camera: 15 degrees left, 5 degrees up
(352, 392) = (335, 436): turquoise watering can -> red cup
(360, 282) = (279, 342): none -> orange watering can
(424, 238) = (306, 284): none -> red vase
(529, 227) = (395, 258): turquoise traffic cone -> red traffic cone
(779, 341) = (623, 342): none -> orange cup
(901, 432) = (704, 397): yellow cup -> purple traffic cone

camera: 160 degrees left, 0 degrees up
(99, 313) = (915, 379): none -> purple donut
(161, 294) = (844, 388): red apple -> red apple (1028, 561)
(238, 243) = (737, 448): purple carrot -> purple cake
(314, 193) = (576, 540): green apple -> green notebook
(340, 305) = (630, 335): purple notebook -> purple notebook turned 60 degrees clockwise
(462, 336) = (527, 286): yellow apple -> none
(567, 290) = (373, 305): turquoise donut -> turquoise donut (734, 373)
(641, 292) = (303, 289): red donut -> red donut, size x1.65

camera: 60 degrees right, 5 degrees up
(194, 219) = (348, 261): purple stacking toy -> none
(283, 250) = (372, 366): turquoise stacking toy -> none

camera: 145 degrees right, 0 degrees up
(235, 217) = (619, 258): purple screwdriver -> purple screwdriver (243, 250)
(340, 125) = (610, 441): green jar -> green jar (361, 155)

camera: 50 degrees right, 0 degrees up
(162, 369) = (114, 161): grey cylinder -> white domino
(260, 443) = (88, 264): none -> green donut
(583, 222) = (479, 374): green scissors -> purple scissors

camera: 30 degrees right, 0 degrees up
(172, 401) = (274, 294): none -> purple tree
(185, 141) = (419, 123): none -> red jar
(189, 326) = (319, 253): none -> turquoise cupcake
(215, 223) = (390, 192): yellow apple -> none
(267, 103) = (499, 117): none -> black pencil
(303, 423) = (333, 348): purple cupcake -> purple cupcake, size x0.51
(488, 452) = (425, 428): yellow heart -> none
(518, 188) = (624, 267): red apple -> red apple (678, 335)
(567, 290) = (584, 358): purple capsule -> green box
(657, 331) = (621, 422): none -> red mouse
_ _ _ _ _ _ _
What you will do – Output the records in full, keeping them exactly as they are.

Task result –
camera: 15 degrees left, 5 degrees up
(352, 392) = (335, 436): turquoise watering can -> red cup
(360, 282) = (279, 342): none -> orange watering can
(424, 238) = (306, 284): none -> red vase
(529, 227) = (395, 258): turquoise traffic cone -> red traffic cone
(779, 341) = (623, 342): none -> orange cup
(901, 432) = (704, 397): yellow cup -> purple traffic cone

camera: 160 degrees left, 0 degrees up
(99, 313) = (915, 379): none -> purple donut
(161, 294) = (844, 388): red apple -> red apple (1028, 561)
(238, 243) = (737, 448): purple carrot -> purple cake
(314, 193) = (576, 540): green apple -> green notebook
(340, 305) = (630, 335): purple notebook -> purple notebook turned 60 degrees clockwise
(462, 336) = (527, 286): yellow apple -> none
(567, 290) = (373, 305): turquoise donut -> turquoise donut (734, 373)
(641, 292) = (303, 289): red donut -> red donut, size x1.65

camera: 60 degrees right, 5 degrees up
(194, 219) = (348, 261): purple stacking toy -> none
(283, 250) = (372, 366): turquoise stacking toy -> none

camera: 145 degrees right, 0 degrees up
(235, 217) = (619, 258): purple screwdriver -> purple screwdriver (243, 250)
(340, 125) = (610, 441): green jar -> green jar (361, 155)

camera: 50 degrees right, 0 degrees up
(162, 369) = (114, 161): grey cylinder -> white domino
(260, 443) = (88, 264): none -> green donut
(583, 222) = (479, 374): green scissors -> purple scissors

camera: 30 degrees right, 0 degrees up
(172, 401) = (274, 294): none -> purple tree
(185, 141) = (419, 123): none -> red jar
(189, 326) = (319, 253): none -> turquoise cupcake
(215, 223) = (390, 192): yellow apple -> none
(267, 103) = (499, 117): none -> black pencil
(303, 423) = (333, 348): purple cupcake -> purple cupcake, size x0.51
(488, 452) = (425, 428): yellow heart -> none
(518, 188) = (624, 267): red apple -> red apple (678, 335)
(567, 290) = (584, 358): purple capsule -> green box
(657, 331) = (621, 422): none -> red mouse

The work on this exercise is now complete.